WHAT YOU WILL DO –
What you return must match the records exactly.
::: DATA FOR THE TASK :::
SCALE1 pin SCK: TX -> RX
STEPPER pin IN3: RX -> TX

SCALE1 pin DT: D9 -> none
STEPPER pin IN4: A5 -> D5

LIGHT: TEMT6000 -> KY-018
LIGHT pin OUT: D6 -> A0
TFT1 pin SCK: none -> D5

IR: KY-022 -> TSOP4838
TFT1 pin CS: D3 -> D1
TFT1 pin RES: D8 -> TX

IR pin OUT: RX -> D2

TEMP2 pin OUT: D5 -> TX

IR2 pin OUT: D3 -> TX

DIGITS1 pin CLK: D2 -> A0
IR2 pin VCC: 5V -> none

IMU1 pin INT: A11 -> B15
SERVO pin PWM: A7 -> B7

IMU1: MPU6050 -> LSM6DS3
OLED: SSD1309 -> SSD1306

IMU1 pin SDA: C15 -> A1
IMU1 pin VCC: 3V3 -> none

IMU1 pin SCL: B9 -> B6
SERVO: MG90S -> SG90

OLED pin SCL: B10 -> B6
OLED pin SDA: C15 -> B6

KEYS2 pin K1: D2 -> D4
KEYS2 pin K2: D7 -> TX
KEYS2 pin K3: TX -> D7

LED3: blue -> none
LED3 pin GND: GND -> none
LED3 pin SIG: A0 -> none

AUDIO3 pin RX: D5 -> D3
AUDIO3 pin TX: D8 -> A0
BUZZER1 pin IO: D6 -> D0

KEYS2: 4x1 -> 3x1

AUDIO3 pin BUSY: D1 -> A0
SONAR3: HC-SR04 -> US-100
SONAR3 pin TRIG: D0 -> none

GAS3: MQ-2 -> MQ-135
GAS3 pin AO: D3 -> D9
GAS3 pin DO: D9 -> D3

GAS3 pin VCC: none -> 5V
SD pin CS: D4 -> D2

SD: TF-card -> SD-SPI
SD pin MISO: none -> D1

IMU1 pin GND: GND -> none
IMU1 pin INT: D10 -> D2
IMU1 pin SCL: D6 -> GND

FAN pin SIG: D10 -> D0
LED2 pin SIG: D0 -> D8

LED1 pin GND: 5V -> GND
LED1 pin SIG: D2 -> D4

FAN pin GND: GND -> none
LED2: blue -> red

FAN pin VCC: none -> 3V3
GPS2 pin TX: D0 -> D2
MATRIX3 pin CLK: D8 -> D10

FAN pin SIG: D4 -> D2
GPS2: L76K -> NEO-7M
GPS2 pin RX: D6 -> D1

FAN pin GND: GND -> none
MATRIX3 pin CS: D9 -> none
:::
SOLVED PROBLEM –
SCALE1 pin SCK: TX -> RX
STEPPER pin IN3: RX -> TX

SCALE1 pin DT: D9 -> none
STEPPER pin IN4: A5 -> D5

LIGHT: TEMT6000 -> KY-018
LIGHT pin OUT: D6 -> A0
TFT1 pin SCK: none -> D5

IR: KY-022 -> TSOP4838
TFT1 pin CS: D3 -> D1
TFT1 pin RES: D8 -> TX

IR pin OUT: RX -> D2

TEMP2 pin OUT: D5 -> TX

IR2 pin OUT: D3 -> TX

DIGITS1 pin CLK: D2 -> A0
IR2 pin VCC: 5V -> none

IMU1 pin INT: A11 -> B15
SERVO pin PWM: A7 -> B7

IMU1: MPU6050 -> LSM6DS3
OLED: SSD1309 -> SSD1306

IMU1 pin SDA: C15 -> A1
IMU1 pin VCC: 3V3 -> none

IMU1 pin SCL: B9 -> B6
SERVO: MG90S -> SG90

OLED pin SCL: B10 -> B6
OLED pin SDA: C15 -> B6

KEYS2 pin K1: D2 -> D4
KEYS2 pin K2: D7 -> TX
KEYS2 pin K3: TX -> D7

LED3: blue -> none
LED3 pin GND: GND -> none
LED3 pin SIG: A0 -> none

AUDIO3 pin RX: D5 -> D3
AUDIO3 pin TX: D8 -> A0
BUZZER1 pin IO: D6 -> D0

KEYS2: 4x1 -> 3x1

AUDIO3 pin BUSY: D1 -> A0
SONAR3: HC-SR04 -> US-100
SONAR3 pin TRIG: D0 -> none

GAS3: MQ-2 -> MQ-135
GAS3 pin AO: D3 -> D9
GAS3 pin DO: D9 -> D3

GAS3 pin VCC: none -> 5V
SD pin CS: D4 -> D2

SD: TF-card -> SD-SPI
SD pin MISO: none -> D1

IMU1 pin GND: GND -> none
IMU1 pin INT: D10 -> D2
IMU1 pin SCL: D6 -> GND

FAN pin SIG: D10 -> D0
LED2 pin SIG: D0 -> D8

LED1 pin GND: 5V -> GND
LED1 pin SIG: D2 -> D4

FAN pin GND: GND -> none
LED2: blue -> red

FAN pin VCC: none -> 3V3
GPS2 pin TX: D0 -> D2
MATRIX3 pin CLK: D8 -> D10

FAN pin SIG: D4 -> D2
GPS2: L76K -> NEO-7M
GPS2 pin RX: D6 -> D1

FAN pin GND: GND -> none
MATRIX3 pin CS: D9 -> none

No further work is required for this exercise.